── Information shown

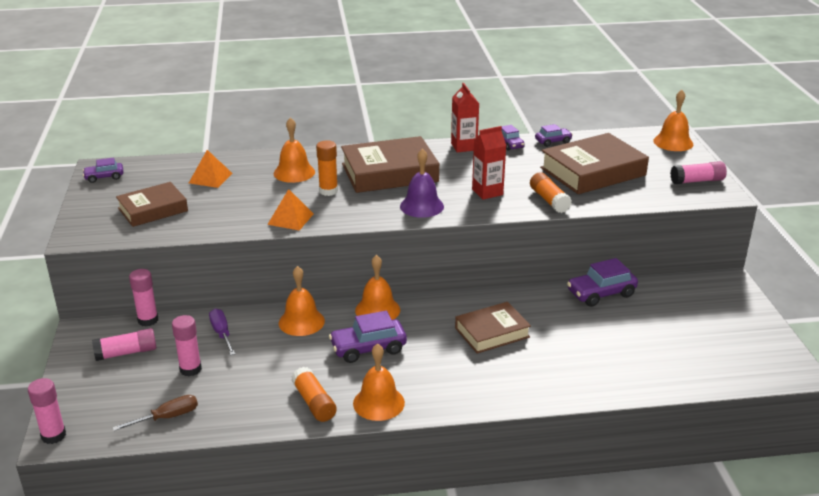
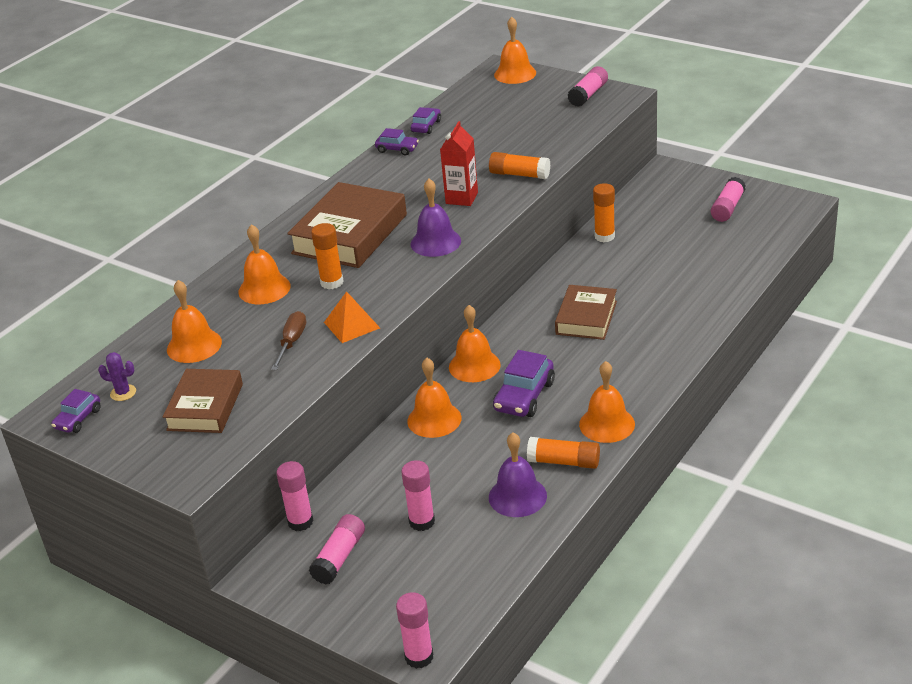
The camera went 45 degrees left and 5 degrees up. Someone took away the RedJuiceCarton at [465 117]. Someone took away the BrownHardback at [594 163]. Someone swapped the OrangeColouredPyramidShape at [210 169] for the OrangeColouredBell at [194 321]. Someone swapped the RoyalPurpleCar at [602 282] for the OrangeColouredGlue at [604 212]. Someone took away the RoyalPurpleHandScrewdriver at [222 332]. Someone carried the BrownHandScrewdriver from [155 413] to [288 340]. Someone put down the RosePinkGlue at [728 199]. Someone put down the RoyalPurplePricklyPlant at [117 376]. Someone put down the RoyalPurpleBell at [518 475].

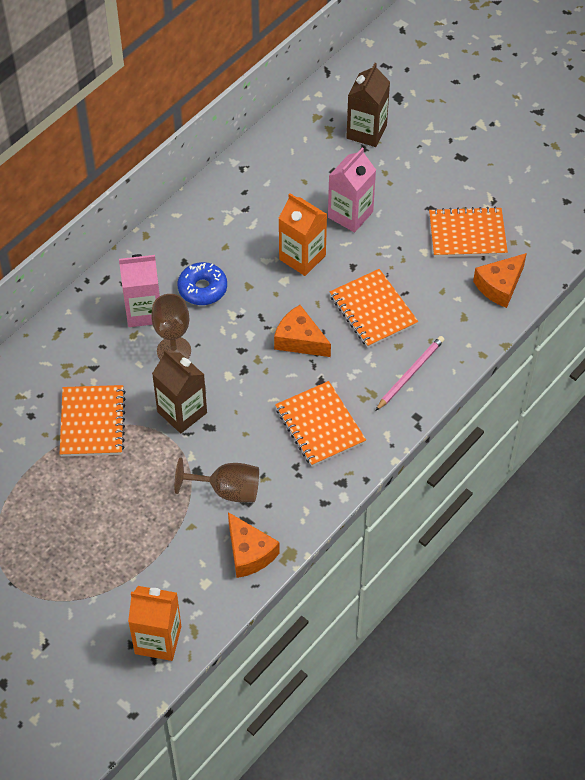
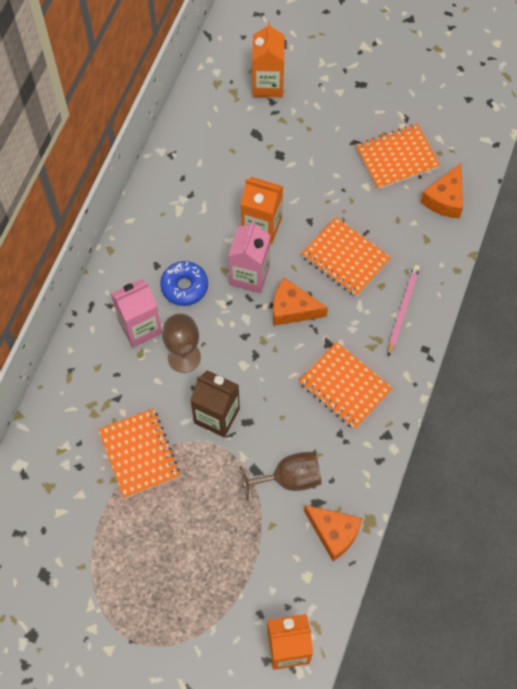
The camera went 20 degrees left and 10 degrees up. Someone repainted the BrownJuiceCarton at [368 105], which became the OrangeColouredJuiceCarton at [268 59]. Someone carried the RosePinkJuiceCarton from [352 190] to [249 256].

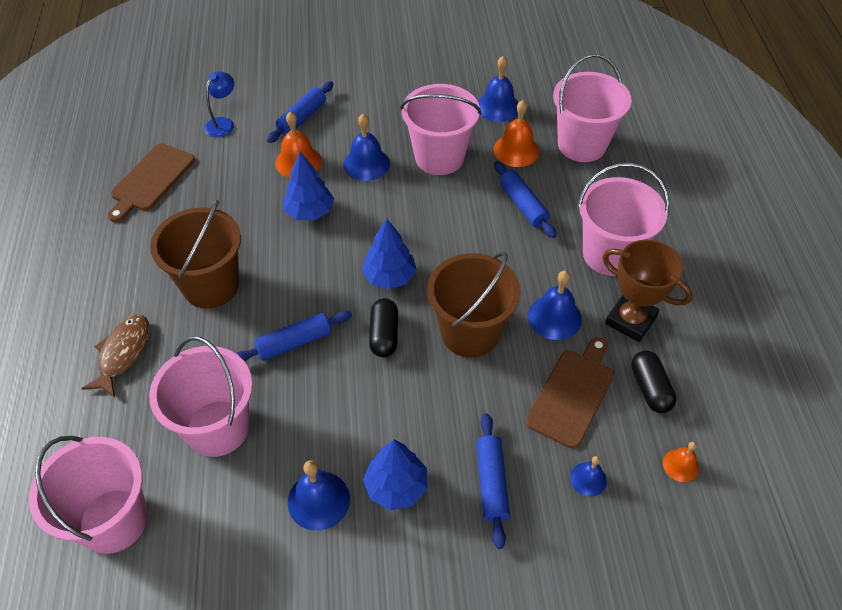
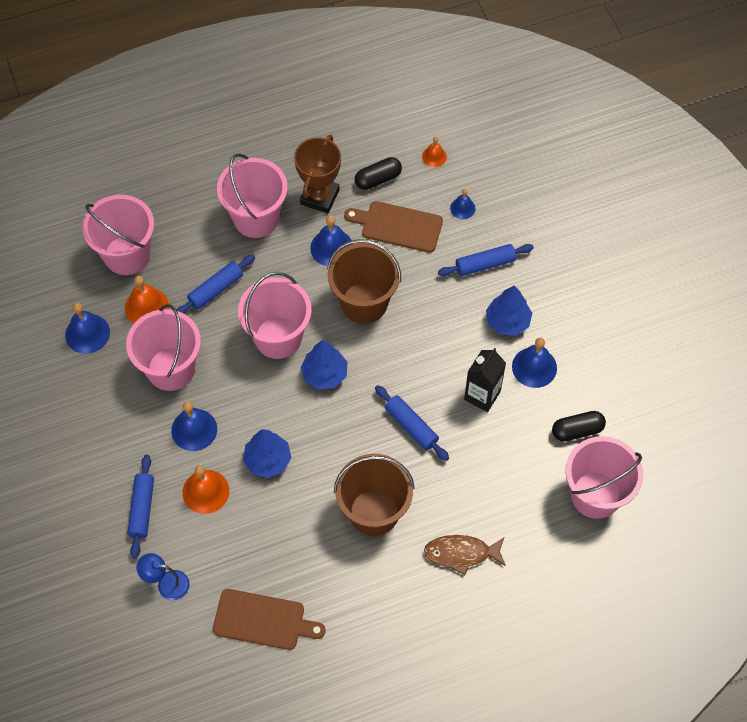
The camera went 105 degrees left and 10 degrees up. Someone rotated the RoyalBlueDoughRoller at [300 112] by 75 degrees clockwise. Someone carried the JetBlackCapsule from [383 327] to [579 426]. Someone carried the RosePinkBucket from [201 396] to [275 315]. Someone put down the JetBlackJuiceCarton at [485 380].

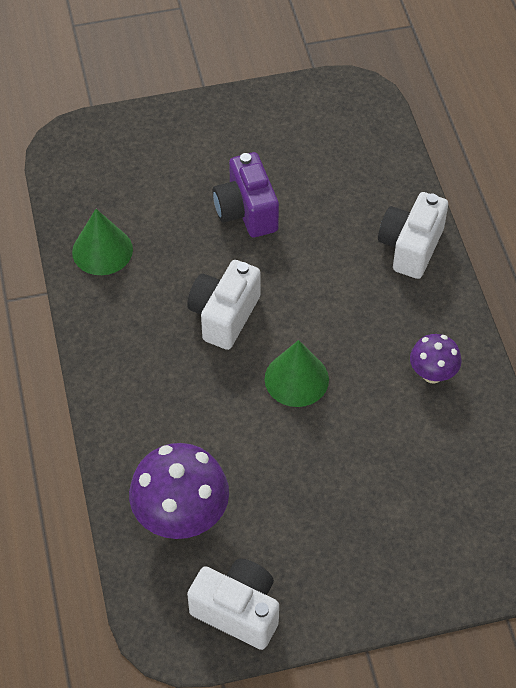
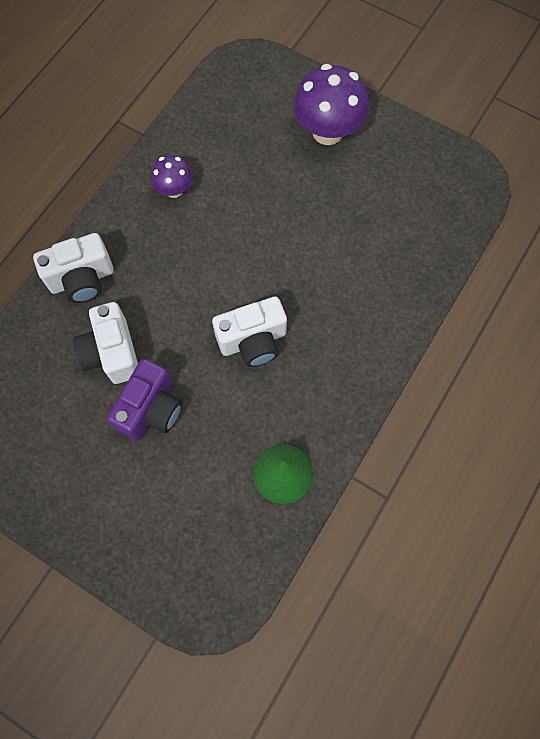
The camera went 135 degrees left and 15 degrees up. Someone took away the LeafGreenCone at [297 373]. Someone carried the RoyalPurpleToadstool from [179 491] to [331 104]. Someone carried the SnowWhiteCamera from [233 604] to [105 343].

────

### Task objective
Repeat the lines from the line containing "The camera went 105" through the end of the material above exactly, with no pictures and nothing else.

### Exercise answer
The camera went 105 degrees left and 10 degrees up. Someone rotated the RoyalBlueDoughRoller at [300 112] by 75 degrees clockwise. Someone carried the JetBlackCapsule from [383 327] to [579 426]. Someone carried the RosePinkBucket from [201 396] to [275 315]. Someone put down the JetBlackJuiceCarton at [485 380].

The camera went 135 degrees left and 15 degrees up. Someone took away the LeafGreenCone at [297 373]. Someone carried the RoyalPurpleToadstool from [179 491] to [331 104]. Someone carried the SnowWhiteCamera from [233 604] to [105 343].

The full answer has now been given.